▸ What the task asks
What you produce should be every line from the data that includes "lime".
Data records Start Marker
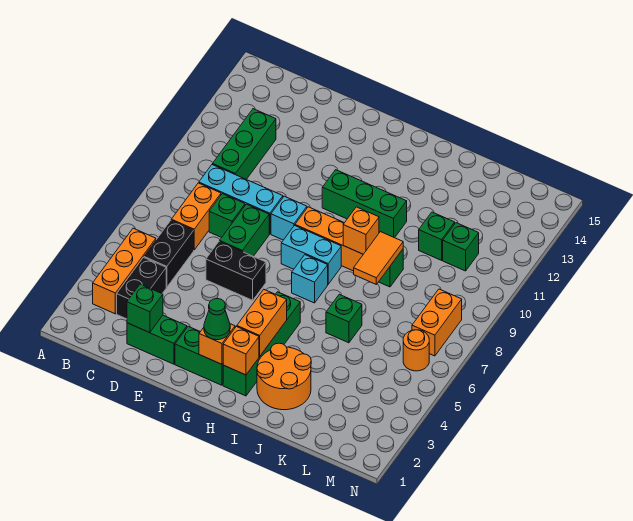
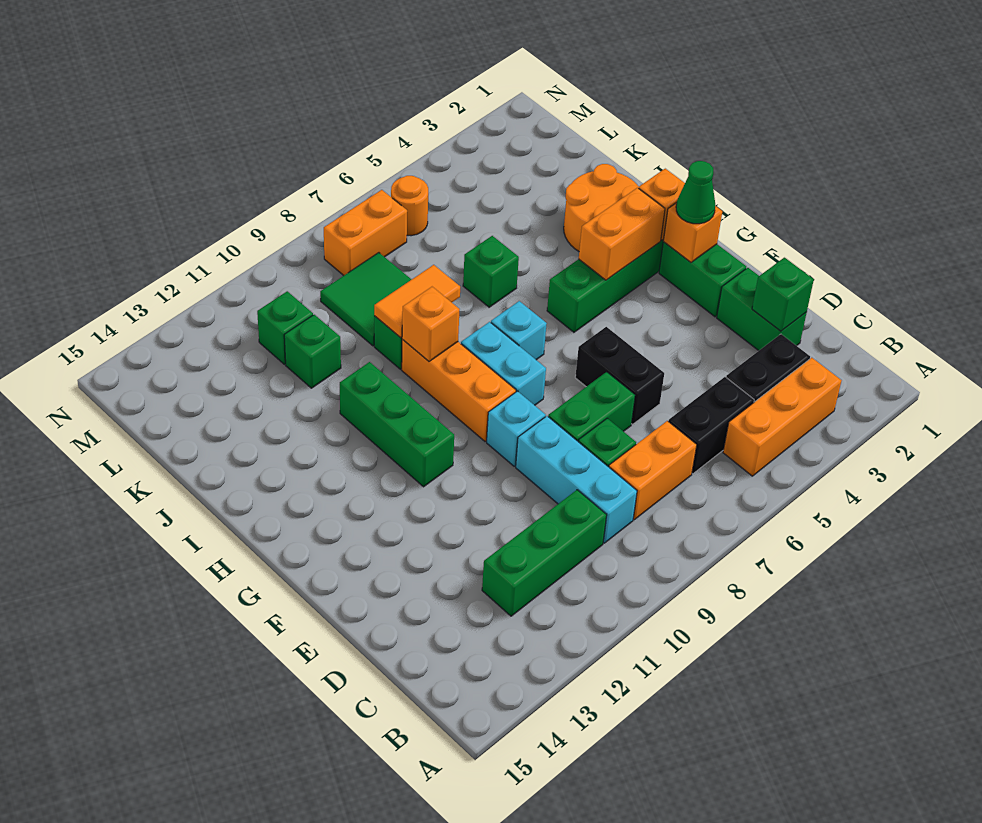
none -> green tile K8:L9 level 1

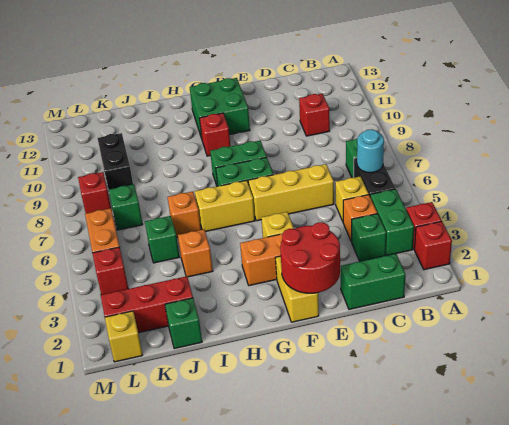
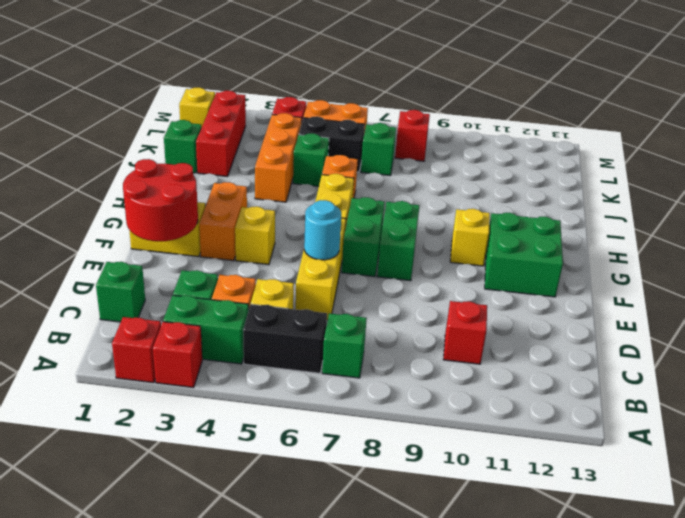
cyan round brick B6 level 2 -> cyan round brick E6 level 2
green brick C1:D1 level 1 -> green brick C1 level 1
red brick G10 level 1 -> yellow brick G10 level 1
orange brick I4 level 1 -> orange brick I4:K4 level 1
black brick K9:K10 level 1 -> black brick K5:K6 level 1

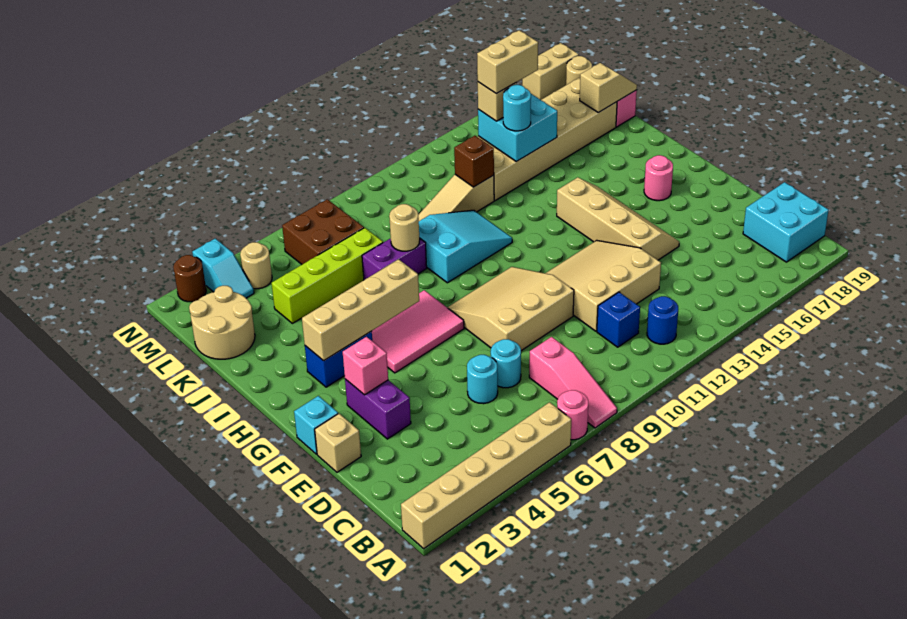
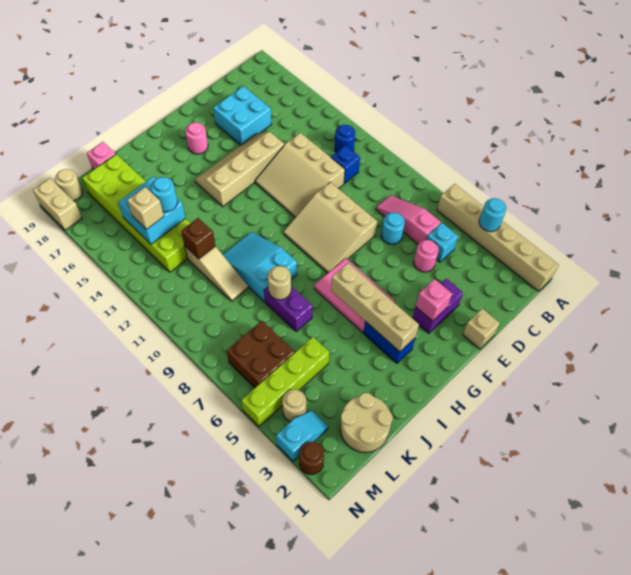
pink round brick A7 level 1 -> pink round brick D5 level 1
pink slope A8:C8 level 1 top C -> pink slope C6:C8 level 1 top 6
cyan brick B18:C19 level 1 -> cyan brick D16:E17 level 1
cyan round brick D6 level 1 -> cyan round brick A4 level 2
cyan brick F1 level 1 -> cyan brick C5 level 1
lime brick K4:K7 level 1 -> lime brick K5:N5 level 1
tan brick K13:L18 level 1 -> lime brick K13:L18 level 1
tan slope K18:K19 level 2 top 18 -> none
tan brick L14:L15 level 4 -> none

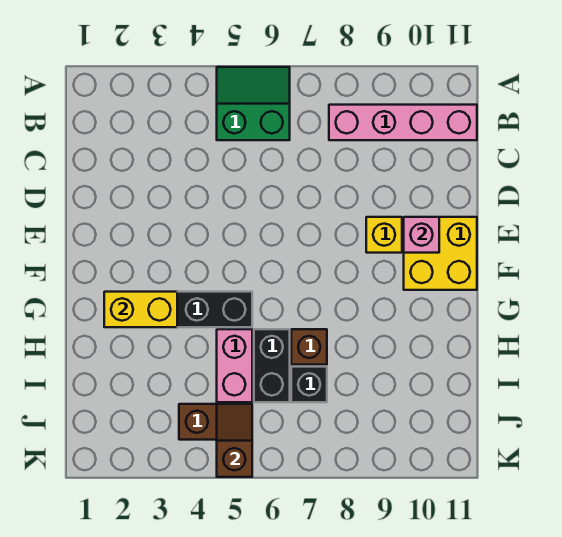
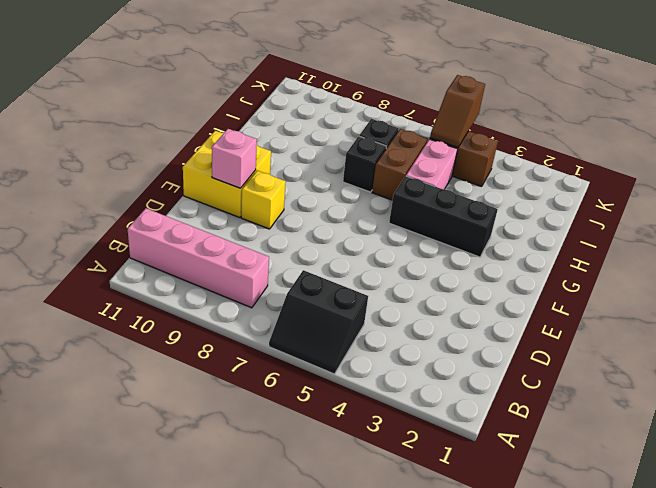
green slope A5:B6 level 1 top B -> black slope A5:B6 level 1 top B
yellow brick G2:G3 level 2 -> none
black brick H6:I6 level 1 -> brown brick H6:I6 level 1
brown brick H7 level 1 -> black brick H7 level 1

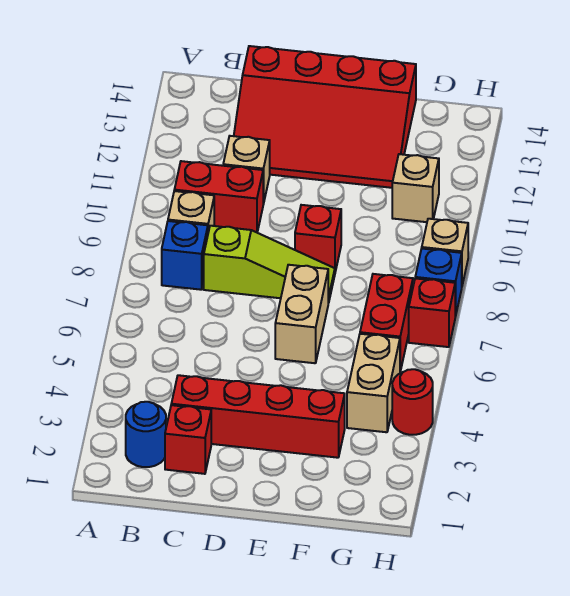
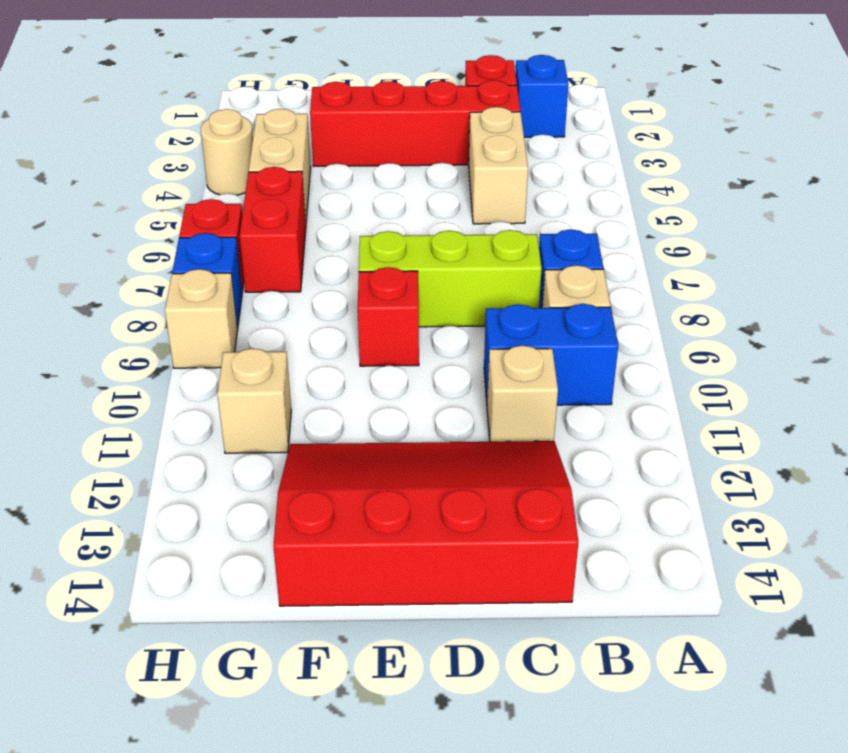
blue round brick B2 level 1 -> blue brick B2 level 1
red brick B10:C10 level 1 -> blue brick B10:C10 level 1
lime slope C8:E8 level 1 top C -> lime brick C8:E8 level 1
tan brick E6:E7 level 1 -> tan brick C4:C5 level 1
red round brick H4 level 1 -> tan round brick H4 level 1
Data records End Marker
▸ Answer below
lime brick K4:K7 level 1 -> lime brick K5:N5 level 1
tan brick K13:L18 level 1 -> lime brick K13:L18 level 1
lime slope C8:E8 level 1 top C -> lime brick C8:E8 level 1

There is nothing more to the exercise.